(AVAILABLE DATA)
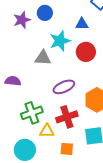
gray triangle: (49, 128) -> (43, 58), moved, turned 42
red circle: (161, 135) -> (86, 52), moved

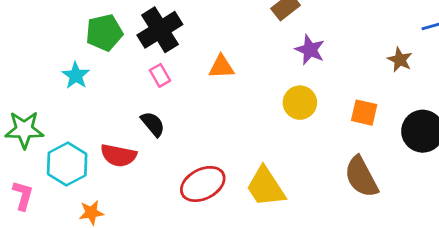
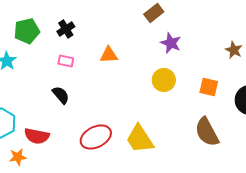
black cross: (160, 30) -> (66, 29), size x0.6
pink rectangle: (160, 75) -> (66, 61), turned -49
red semicircle: (119, 155) -> (37, 136), moved

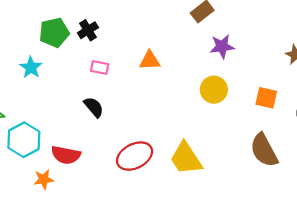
black cross: (66, 29) -> (88, 30), moved
purple star: (171, 43) -> (222, 47), turned -30

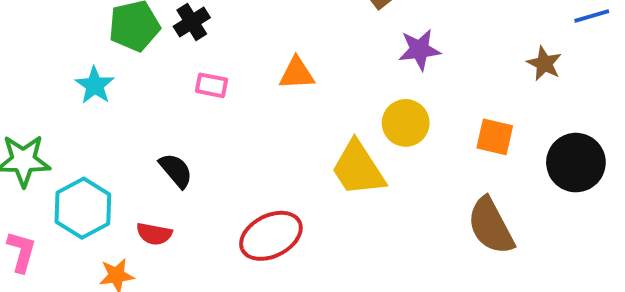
black semicircle: (94, 107) -> (176, 170), moved
red semicircle: (66, 155) -> (154, 234), size x0.7
yellow trapezoid: (186, 158) -> (358, 168), moved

(PROMPT) Exact copy, no pictures: please print the data above once more.

(TASK RESPONSE)
gray triangle: (49, 128) -> (43, 58), moved, turned 42
red circle: (161, 135) -> (86, 52), moved

black cross: (160, 30) -> (66, 29), size x0.6
pink rectangle: (160, 75) -> (66, 61), turned -49
red semicircle: (119, 155) -> (37, 136), moved

black cross: (66, 29) -> (88, 30), moved
purple star: (171, 43) -> (222, 47), turned -30

black semicircle: (94, 107) -> (176, 170), moved
red semicircle: (66, 155) -> (154, 234), size x0.7
yellow trapezoid: (186, 158) -> (358, 168), moved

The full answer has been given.